Dataset entries
===

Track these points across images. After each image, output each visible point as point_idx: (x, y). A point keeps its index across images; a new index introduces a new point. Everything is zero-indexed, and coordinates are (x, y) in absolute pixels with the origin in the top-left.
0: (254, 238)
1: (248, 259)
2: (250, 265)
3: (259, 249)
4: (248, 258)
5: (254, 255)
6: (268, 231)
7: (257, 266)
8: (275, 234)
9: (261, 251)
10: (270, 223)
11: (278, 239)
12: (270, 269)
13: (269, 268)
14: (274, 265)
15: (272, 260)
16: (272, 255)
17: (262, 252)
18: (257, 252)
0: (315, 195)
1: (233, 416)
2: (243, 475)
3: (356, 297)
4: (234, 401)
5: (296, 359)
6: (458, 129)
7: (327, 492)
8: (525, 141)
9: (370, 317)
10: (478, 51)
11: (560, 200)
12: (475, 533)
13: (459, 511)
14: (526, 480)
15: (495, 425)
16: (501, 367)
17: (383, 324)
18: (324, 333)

===

Present every line of the material above as a numbered list, leaving out any blank lines.

## [SOLUTION BELOW]
1. Track these points across images. After each image, output each visible point as point_idx: (x, y). A point keeps its index across images; a new index introduces a new point. Everything is zero-indexed, and coordinates are (x, y) in absolute pixels with the origin in the top-left.
2. 0: (254, 238)
3. 1: (248, 259)
4. 2: (250, 265)
5. 3: (259, 249)
6. 4: (248, 258)
7. 5: (254, 255)
8. 6: (268, 231)
9. 7: (257, 266)
10. 8: (275, 234)
11. 9: (261, 251)
12. 10: (270, 223)
13. 11: (278, 239)
14. 12: (270, 269)
15. 13: (269, 268)
16. 14: (274, 265)
17. 15: (272, 260)
18. 16: (272, 255)
19. 17: (262, 252)
20. 18: (257, 252)
21. 0: (315, 195)
22. 1: (233, 416)
23. 2: (243, 475)
24. 3: (356, 297)
25. 4: (234, 401)
26. 5: (296, 359)
27. 6: (458, 129)
28. 7: (327, 492)
29. 8: (525, 141)
30. 9: (370, 317)
31. 10: (478, 51)
32. 11: (560, 200)
33. 12: (475, 533)
34. 13: (459, 511)
35. 14: (526, 480)
36. 15: (495, 425)
37. 16: (501, 367)
38. 17: (383, 324)
39. 18: (324, 333)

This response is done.